▶ **Data to examine**

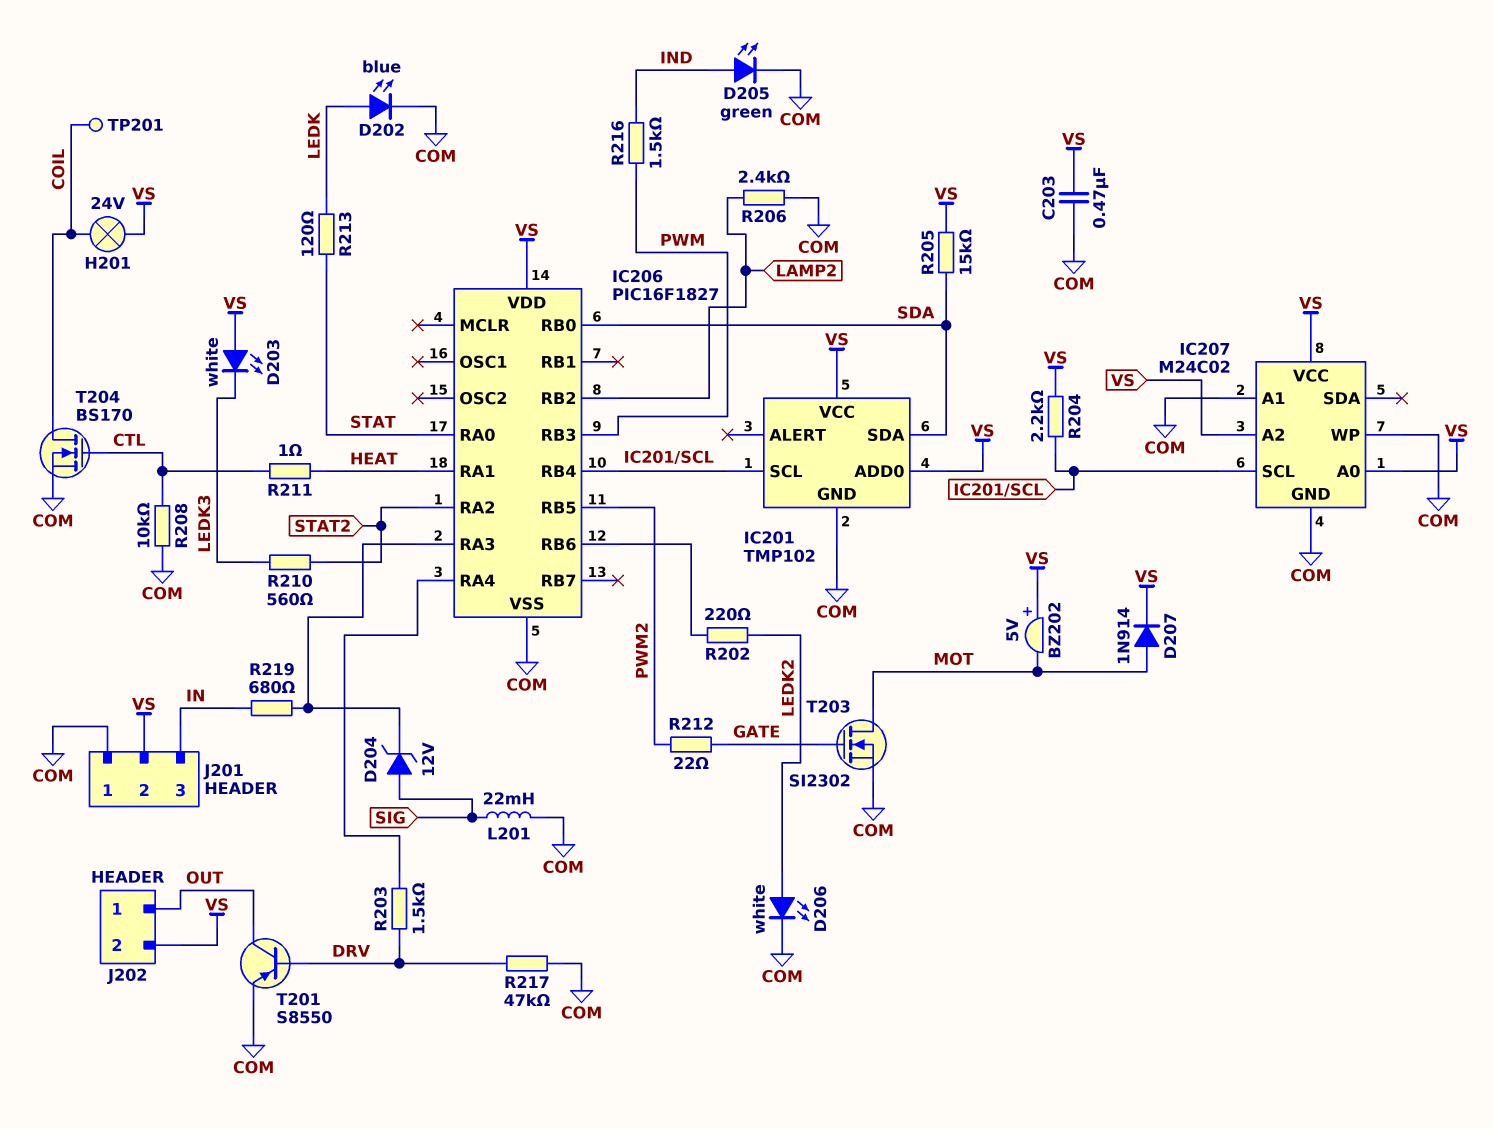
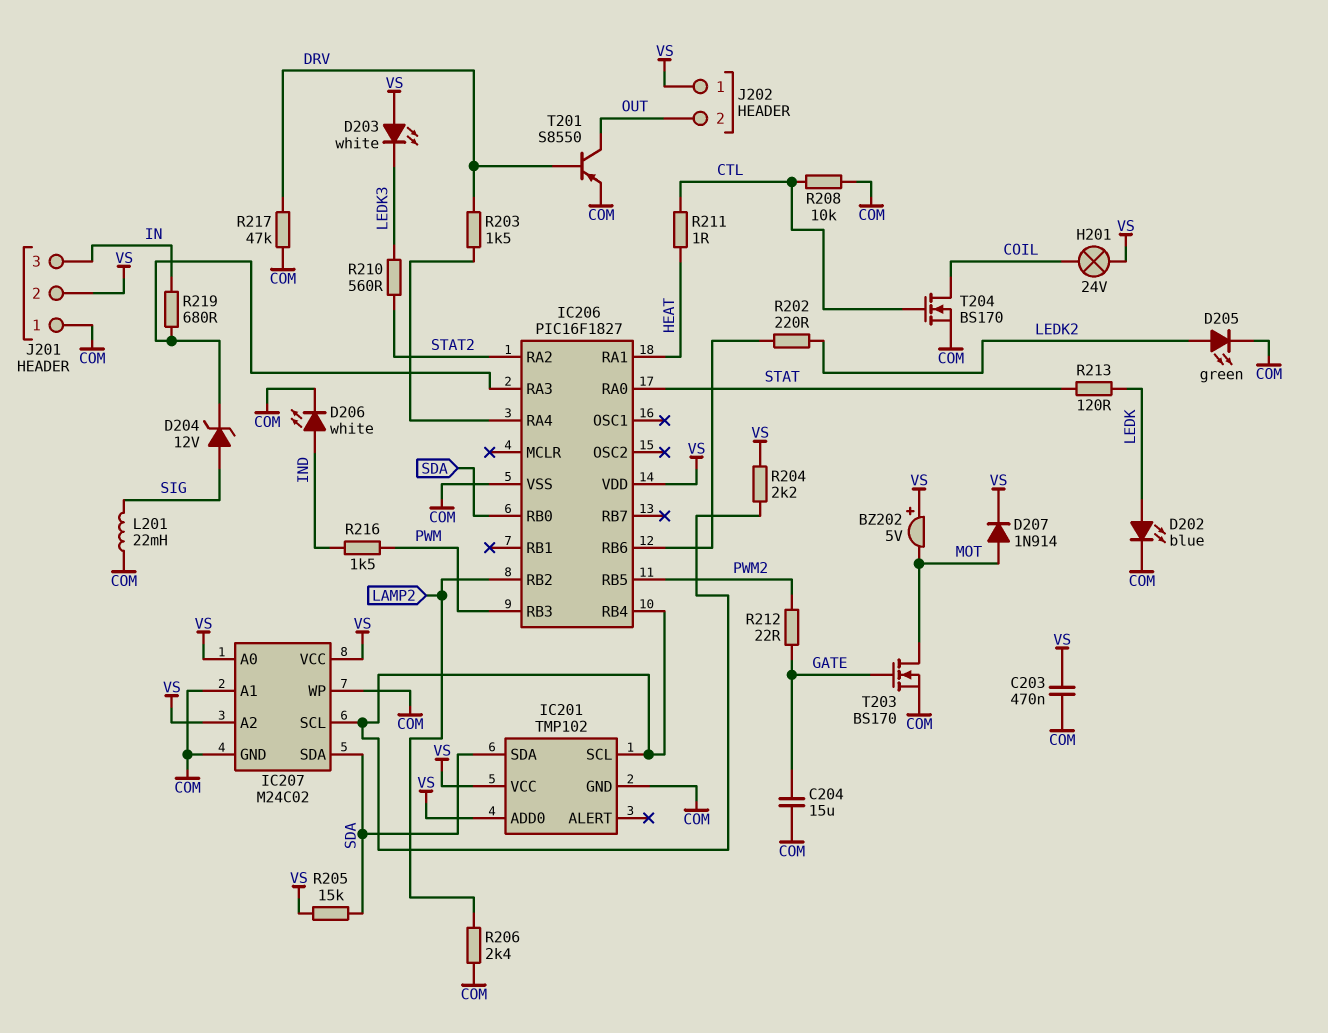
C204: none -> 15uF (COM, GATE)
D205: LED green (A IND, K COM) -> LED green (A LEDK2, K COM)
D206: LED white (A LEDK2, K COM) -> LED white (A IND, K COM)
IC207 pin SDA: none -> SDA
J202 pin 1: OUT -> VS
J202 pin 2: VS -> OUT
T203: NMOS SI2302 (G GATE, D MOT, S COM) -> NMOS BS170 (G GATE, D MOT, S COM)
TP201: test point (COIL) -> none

...

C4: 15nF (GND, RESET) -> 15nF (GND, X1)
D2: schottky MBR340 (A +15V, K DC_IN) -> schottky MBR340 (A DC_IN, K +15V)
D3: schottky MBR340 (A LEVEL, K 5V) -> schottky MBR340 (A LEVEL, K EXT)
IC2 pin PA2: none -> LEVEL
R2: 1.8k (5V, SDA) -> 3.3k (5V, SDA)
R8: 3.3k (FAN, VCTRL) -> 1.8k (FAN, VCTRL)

▶ **Work required**
From the material above, set down exactly the lines starting at the one with "C204: none -> 15uF (COM, GATE)" and ending at the one with "TP201: test point (COIL) -> none", end lines included.

▶ **Output of the task**
C204: none -> 15uF (COM, GATE)
D205: LED green (A IND, K COM) -> LED green (A LEDK2, K COM)
D206: LED white (A LEDK2, K COM) -> LED white (A IND, K COM)
IC207 pin SDA: none -> SDA
J202 pin 1: OUT -> VS
J202 pin 2: VS -> OUT
T203: NMOS SI2302 (G GATE, D MOT, S COM) -> NMOS BS170 (G GATE, D MOT, S COM)
TP201: test point (COIL) -> none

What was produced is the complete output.